• [PROBLEM DETAILS]:
Find each line in the rows below that contains the word "image", and copy those lines in full.

• [MATERIAL]:
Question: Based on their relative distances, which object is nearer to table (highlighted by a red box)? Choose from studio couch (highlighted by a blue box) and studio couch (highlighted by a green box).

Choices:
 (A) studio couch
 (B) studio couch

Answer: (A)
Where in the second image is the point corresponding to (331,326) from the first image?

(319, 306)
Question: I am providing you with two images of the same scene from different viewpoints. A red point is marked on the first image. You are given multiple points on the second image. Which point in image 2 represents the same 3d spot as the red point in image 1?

• [FULL SOLUTION]:
Where in the second image is the point corresponding to (331,326) from the first image?
Question: I am providing you with two images of the same scene from different viewpoints. A red point is marked on the first image. You are given multiple points on the second image. Which point in image 2 represents the same 3d spot as the red point in image 1?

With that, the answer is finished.